## Exercise task:
Please write out the stretch of data from the line containing "At what (x,y)" through the line containing "Looking at the" as a numbered list, skipping blank lines and leaving out the pictures.

## Provided data:
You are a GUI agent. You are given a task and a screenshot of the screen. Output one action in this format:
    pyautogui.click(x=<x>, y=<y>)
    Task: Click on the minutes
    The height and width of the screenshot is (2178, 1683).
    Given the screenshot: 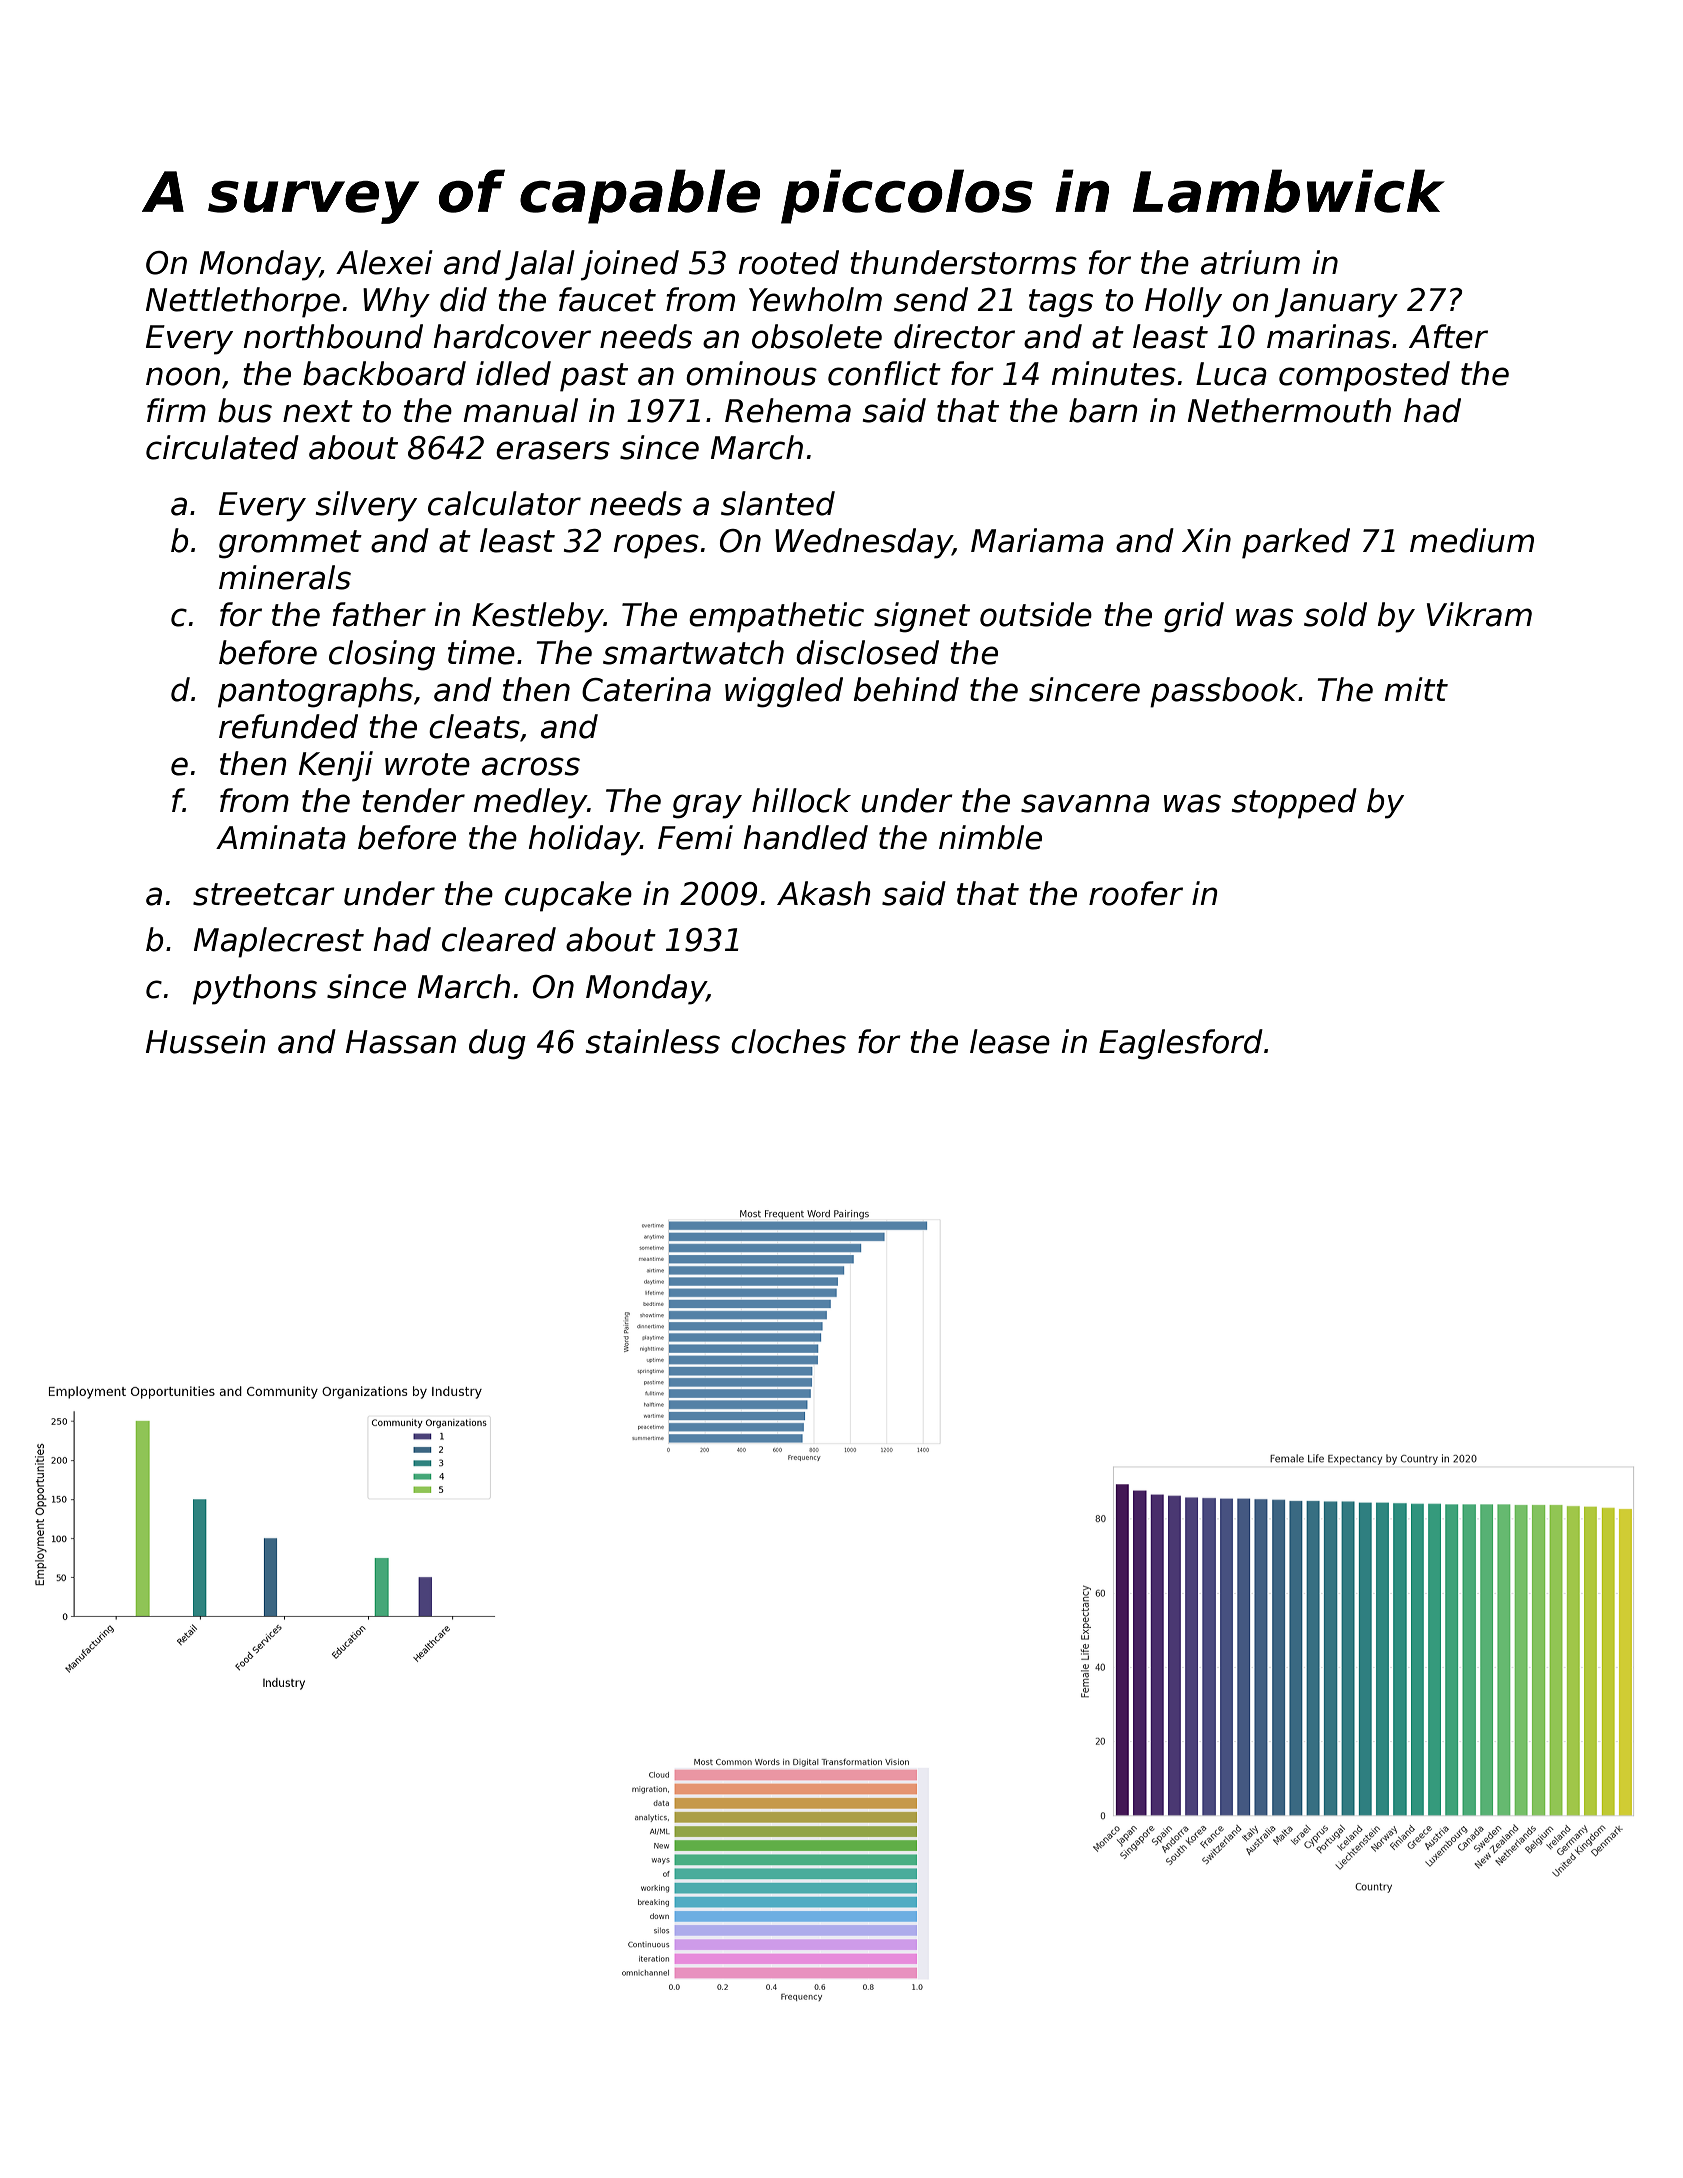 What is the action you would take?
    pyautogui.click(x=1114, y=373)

...

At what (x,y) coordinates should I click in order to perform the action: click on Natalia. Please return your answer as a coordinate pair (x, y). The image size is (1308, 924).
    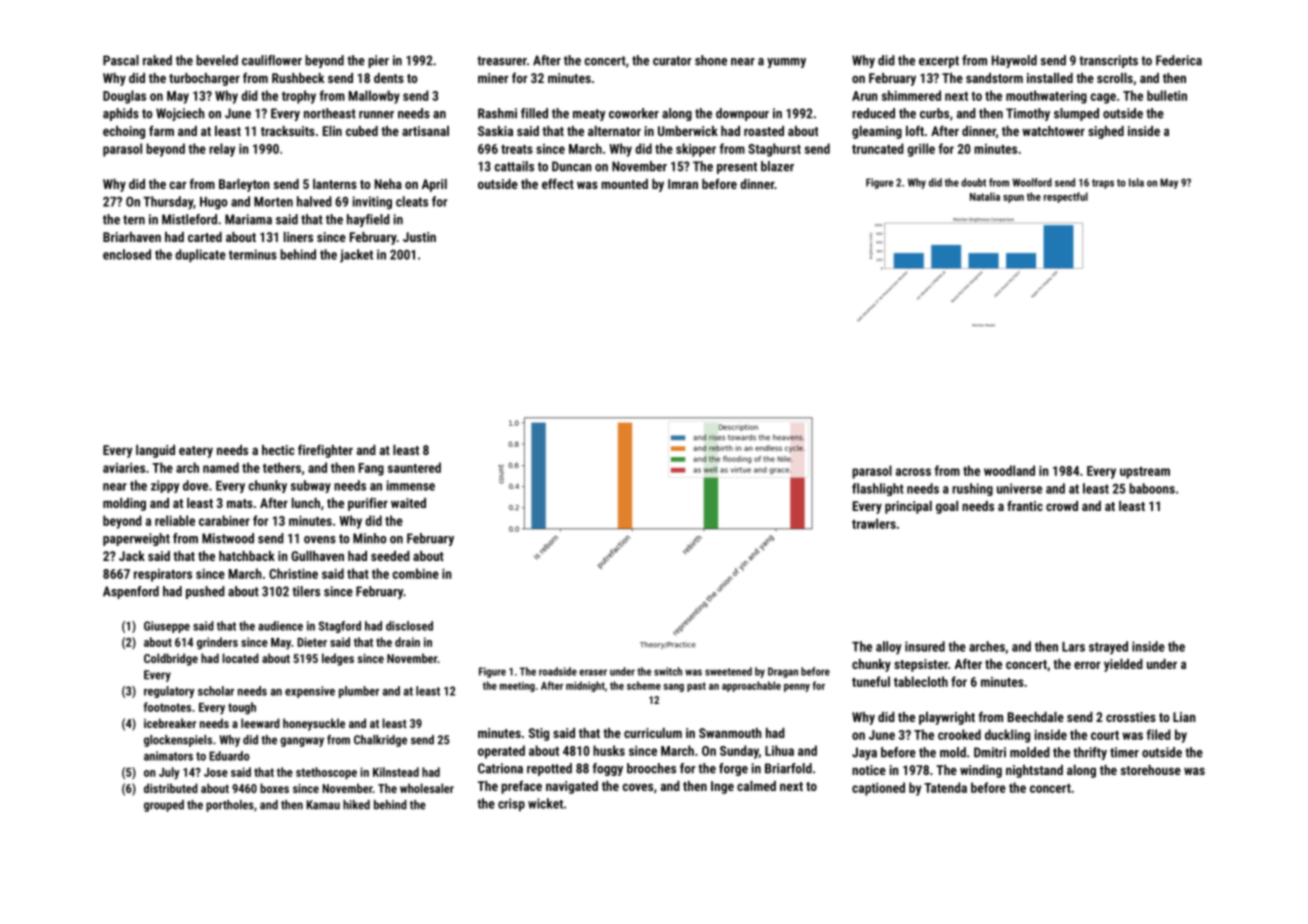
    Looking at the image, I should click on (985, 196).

## Answer for the task:
1. At what (x,y) coordinates should I click in order to perform the action: click on Natalia. Please return your answer as a coordinate pair (x, y). The image size is (1308, 924).
2.     Looking at the image, I should click on (985, 196).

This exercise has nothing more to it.